== DATA FOR THE TASK

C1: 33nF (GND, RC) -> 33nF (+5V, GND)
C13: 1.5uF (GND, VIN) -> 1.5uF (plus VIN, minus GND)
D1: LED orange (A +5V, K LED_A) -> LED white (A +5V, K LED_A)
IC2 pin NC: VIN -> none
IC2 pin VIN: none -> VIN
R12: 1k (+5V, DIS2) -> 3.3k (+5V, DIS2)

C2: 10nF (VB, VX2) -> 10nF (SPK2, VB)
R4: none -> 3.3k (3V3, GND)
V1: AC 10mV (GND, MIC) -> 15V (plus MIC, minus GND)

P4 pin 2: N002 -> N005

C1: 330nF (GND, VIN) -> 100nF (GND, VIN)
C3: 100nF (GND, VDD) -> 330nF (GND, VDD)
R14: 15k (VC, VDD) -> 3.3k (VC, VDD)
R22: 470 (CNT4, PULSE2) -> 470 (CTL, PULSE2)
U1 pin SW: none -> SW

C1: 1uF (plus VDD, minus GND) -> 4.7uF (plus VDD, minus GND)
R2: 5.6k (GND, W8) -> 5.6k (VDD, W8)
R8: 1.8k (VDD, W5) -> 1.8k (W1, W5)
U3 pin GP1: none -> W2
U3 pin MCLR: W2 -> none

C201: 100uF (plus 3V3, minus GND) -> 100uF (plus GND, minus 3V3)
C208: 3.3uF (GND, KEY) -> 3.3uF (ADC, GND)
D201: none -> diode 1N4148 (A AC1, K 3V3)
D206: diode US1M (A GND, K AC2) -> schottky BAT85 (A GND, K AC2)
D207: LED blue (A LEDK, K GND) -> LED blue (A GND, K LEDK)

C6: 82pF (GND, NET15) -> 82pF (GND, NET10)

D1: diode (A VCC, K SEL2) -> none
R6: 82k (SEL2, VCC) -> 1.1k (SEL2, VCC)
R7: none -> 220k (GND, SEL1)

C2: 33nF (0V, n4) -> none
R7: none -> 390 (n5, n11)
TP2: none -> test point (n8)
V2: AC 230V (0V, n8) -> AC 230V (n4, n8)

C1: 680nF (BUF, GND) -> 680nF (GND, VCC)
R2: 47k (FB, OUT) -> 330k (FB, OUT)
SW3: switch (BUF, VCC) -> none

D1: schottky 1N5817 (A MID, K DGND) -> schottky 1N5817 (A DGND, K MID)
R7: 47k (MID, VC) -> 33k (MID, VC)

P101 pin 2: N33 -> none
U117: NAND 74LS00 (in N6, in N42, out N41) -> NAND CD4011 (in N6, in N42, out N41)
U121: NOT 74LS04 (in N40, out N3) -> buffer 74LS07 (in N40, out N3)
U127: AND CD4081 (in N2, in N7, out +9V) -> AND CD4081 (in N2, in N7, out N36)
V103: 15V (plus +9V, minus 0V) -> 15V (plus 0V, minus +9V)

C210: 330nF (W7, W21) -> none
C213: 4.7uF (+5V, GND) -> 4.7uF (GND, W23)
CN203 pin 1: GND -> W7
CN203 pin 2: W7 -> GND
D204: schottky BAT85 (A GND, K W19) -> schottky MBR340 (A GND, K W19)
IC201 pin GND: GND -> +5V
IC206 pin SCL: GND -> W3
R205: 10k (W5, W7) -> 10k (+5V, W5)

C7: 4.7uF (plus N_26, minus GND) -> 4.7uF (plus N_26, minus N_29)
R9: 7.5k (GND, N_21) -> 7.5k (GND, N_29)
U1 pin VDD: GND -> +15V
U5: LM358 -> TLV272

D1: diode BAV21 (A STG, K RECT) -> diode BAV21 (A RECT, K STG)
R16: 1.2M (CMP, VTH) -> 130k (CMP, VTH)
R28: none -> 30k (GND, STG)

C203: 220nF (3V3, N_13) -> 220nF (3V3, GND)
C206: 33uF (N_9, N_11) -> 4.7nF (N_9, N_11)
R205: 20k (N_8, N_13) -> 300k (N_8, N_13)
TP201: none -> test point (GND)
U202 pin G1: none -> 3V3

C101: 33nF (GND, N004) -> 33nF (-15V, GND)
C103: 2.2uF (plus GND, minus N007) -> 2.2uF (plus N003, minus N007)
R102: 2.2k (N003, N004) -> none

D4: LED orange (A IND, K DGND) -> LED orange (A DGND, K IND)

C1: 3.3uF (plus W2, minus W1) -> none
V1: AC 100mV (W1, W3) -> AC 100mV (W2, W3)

====

Please transcribe the records above in full, keeping every word.

C1: 33nF (GND, RC) -> 33nF (+5V, GND)
C13: 1.5uF (GND, VIN) -> 1.5uF (plus VIN, minus GND)
D1: LED orange (A +5V, K LED_A) -> LED white (A +5V, K LED_A)
IC2 pin NC: VIN -> none
IC2 pin VIN: none -> VIN
R12: 1k (+5V, DIS2) -> 3.3k (+5V, DIS2)

C2: 10nF (VB, VX2) -> 10nF (SPK2, VB)
R4: none -> 3.3k (3V3, GND)
V1: AC 10mV (GND, MIC) -> 15V (plus MIC, minus GND)

P4 pin 2: N002 -> N005

C1: 330nF (GND, VIN) -> 100nF (GND, VIN)
C3: 100nF (GND, VDD) -> 330nF (GND, VDD)
R14: 15k (VC, VDD) -> 3.3k (VC, VDD)
R22: 470 (CNT4, PULSE2) -> 470 (CTL, PULSE2)
U1 pin SW: none -> SW

C1: 1uF (plus VDD, minus GND) -> 4.7uF (plus VDD, minus GND)
R2: 5.6k (GND, W8) -> 5.6k (VDD, W8)
R8: 1.8k (VDD, W5) -> 1.8k (W1, W5)
U3 pin GP1: none -> W2
U3 pin MCLR: W2 -> none

C201: 100uF (plus 3V3, minus GND) -> 100uF (plus GND, minus 3V3)
C208: 3.3uF (GND, KEY) -> 3.3uF (ADC, GND)
D201: none -> diode 1N4148 (A AC1, K 3V3)
D206: diode US1M (A GND, K AC2) -> schottky BAT85 (A GND, K AC2)
D207: LED blue (A LEDK, K GND) -> LED blue (A GND, K LEDK)

C6: 82pF (GND, NET15) -> 82pF (GND, NET10)

D1: diode (A VCC, K SEL2) -> none
R6: 82k (SEL2, VCC) -> 1.1k (SEL2, VCC)
R7: none -> 220k (GND, SEL1)

C2: 33nF (0V, n4) -> none
R7: none -> 390 (n5, n11)
TP2: none -> test point (n8)
V2: AC 230V (0V, n8) -> AC 230V (n4, n8)

C1: 680nF (BUF, GND) -> 680nF (GND, VCC)
R2: 47k (FB, OUT) -> 330k (FB, OUT)
SW3: switch (BUF, VCC) -> none

D1: schottky 1N5817 (A MID, K DGND) -> schottky 1N5817 (A DGND, K MID)
R7: 47k (MID, VC) -> 33k (MID, VC)

P101 pin 2: N33 -> none
U117: NAND 74LS00 (in N6, in N42, out N41) -> NAND CD4011 (in N6, in N42, out N41)
U121: NOT 74LS04 (in N40, out N3) -> buffer 74LS07 (in N40, out N3)
U127: AND CD4081 (in N2, in N7, out +9V) -> AND CD4081 (in N2, in N7, out N36)
V103: 15V (plus +9V, minus 0V) -> 15V (plus 0V, minus +9V)

C210: 330nF (W7, W21) -> none
C213: 4.7uF (+5V, GND) -> 4.7uF (GND, W23)
CN203 pin 1: GND -> W7
CN203 pin 2: W7 -> GND
D204: schottky BAT85 (A GND, K W19) -> schottky MBR340 (A GND, K W19)
IC201 pin GND: GND -> +5V
IC206 pin SCL: GND -> W3
R205: 10k (W5, W7) -> 10k (+5V, W5)

C7: 4.7uF (plus N_26, minus GND) -> 4.7uF (plus N_26, minus N_29)
R9: 7.5k (GND, N_21) -> 7.5k (GND, N_29)
U1 pin VDD: GND -> +15V
U5: LM358 -> TLV272

D1: diode BAV21 (A STG, K RECT) -> diode BAV21 (A RECT, K STG)
R16: 1.2M (CMP, VTH) -> 130k (CMP, VTH)
R28: none -> 30k (GND, STG)

C203: 220nF (3V3, N_13) -> 220nF (3V3, GND)
C206: 33uF (N_9, N_11) -> 4.7nF (N_9, N_11)
R205: 20k (N_8, N_13) -> 300k (N_8, N_13)
TP201: none -> test point (GND)
U202 pin G1: none -> 3V3

C101: 33nF (GND, N004) -> 33nF (-15V, GND)
C103: 2.2uF (plus GND, minus N007) -> 2.2uF (plus N003, minus N007)
R102: 2.2k (N003, N004) -> none

D4: LED orange (A IND, K DGND) -> LED orange (A DGND, K IND)

C1: 3.3uF (plus W2, minus W1) -> none
V1: AC 100mV (W1, W3) -> AC 100mV (W2, W3)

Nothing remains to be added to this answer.